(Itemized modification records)
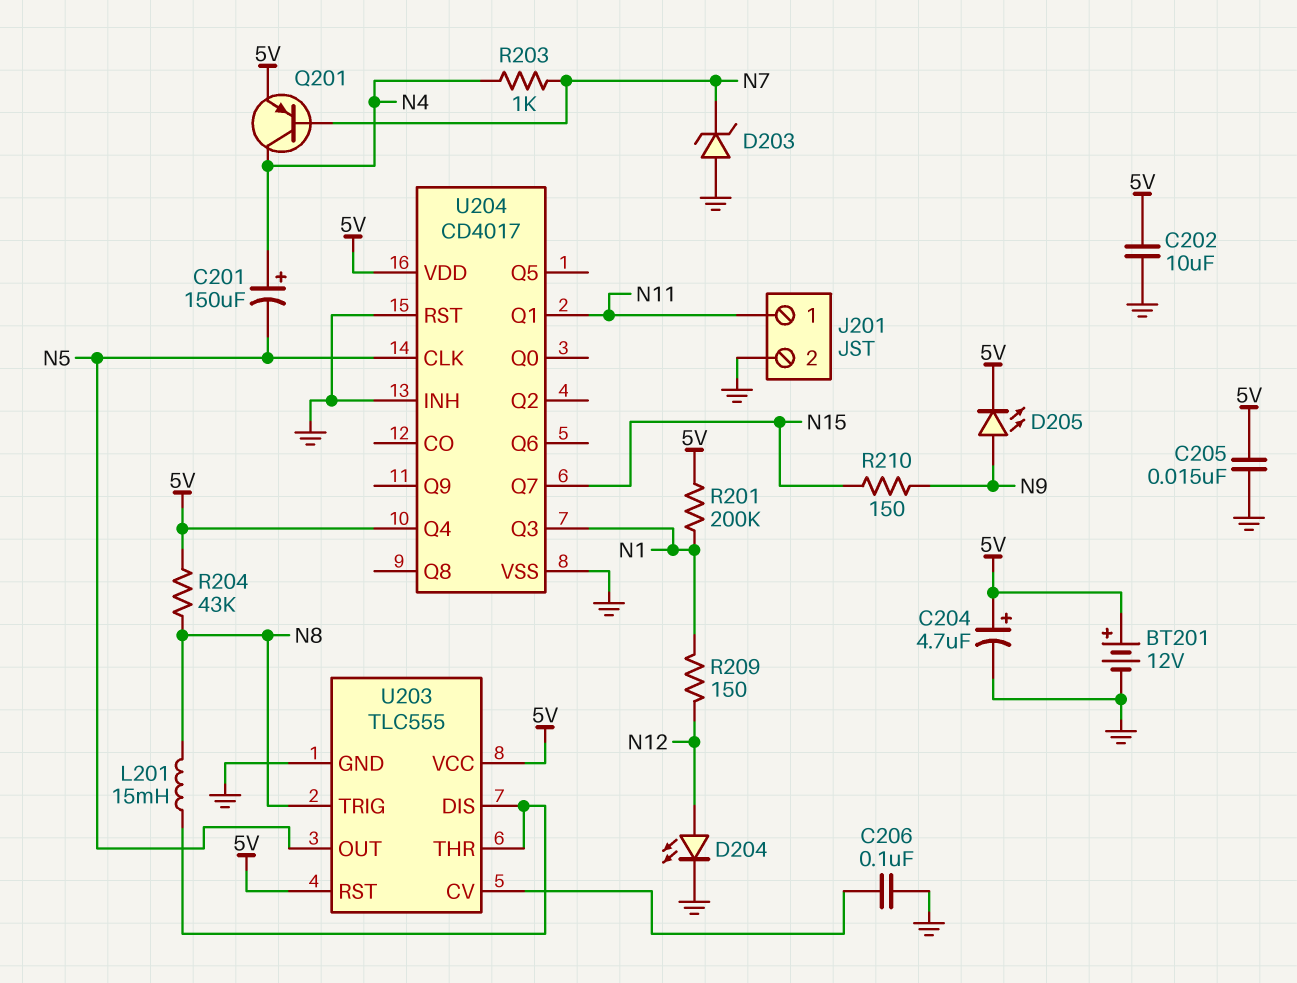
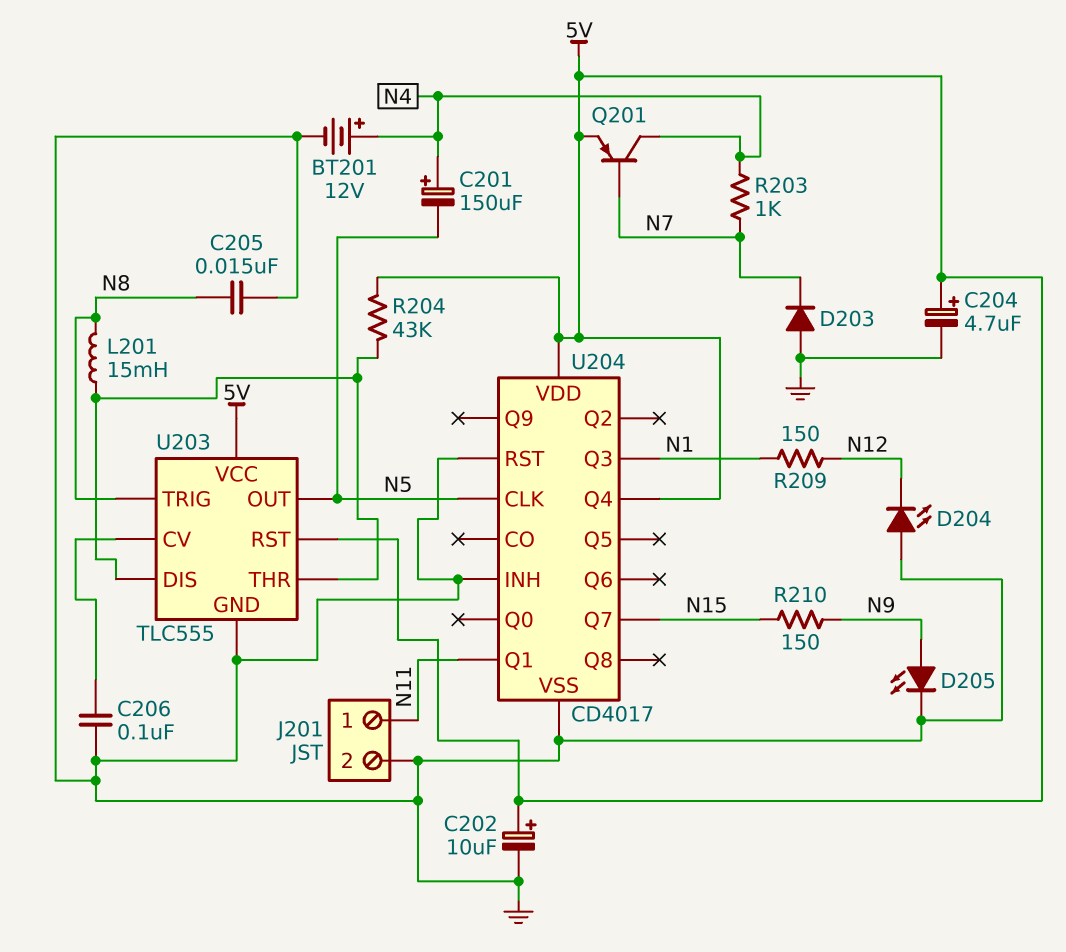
BT201: 12V (plus 5V, minus GND) -> 12V (plus N4, minus GND)
C202: 10uF (5V, GND) -> 10uF (plus 5V, minus GND)
C205: 15nF (5V, GND) -> 15nF (GND, N8)
D203: zener (A GND, K N7) -> diode (A GND, K N7)
D204: LED (A N12, K GND) -> LED (A GND, K N12)
D205: LED (A N9, K 5V) -> LED (A N9, K GND)
R201: 200k (5V, N1) -> none
R204: 43k (5V, N8) -> 43k (5V, U203/DIS)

§ What is needed
This exercise needs every entry retyped exactly, with the pictures removed.

§ Answer box
BT201: 12V (plus 5V, minus GND) -> 12V (plus N4, minus GND)
C202: 10uF (5V, GND) -> 10uF (plus 5V, minus GND)
C205: 15nF (5V, GND) -> 15nF (GND, N8)
D203: zener (A GND, K N7) -> diode (A GND, K N7)
D204: LED (A N12, K GND) -> LED (A GND, K N12)
D205: LED (A N9, K 5V) -> LED (A N9, K GND)
R201: 200k (5V, N1) -> none
R204: 43k (5V, N8) -> 43k (5V, U203/DIS)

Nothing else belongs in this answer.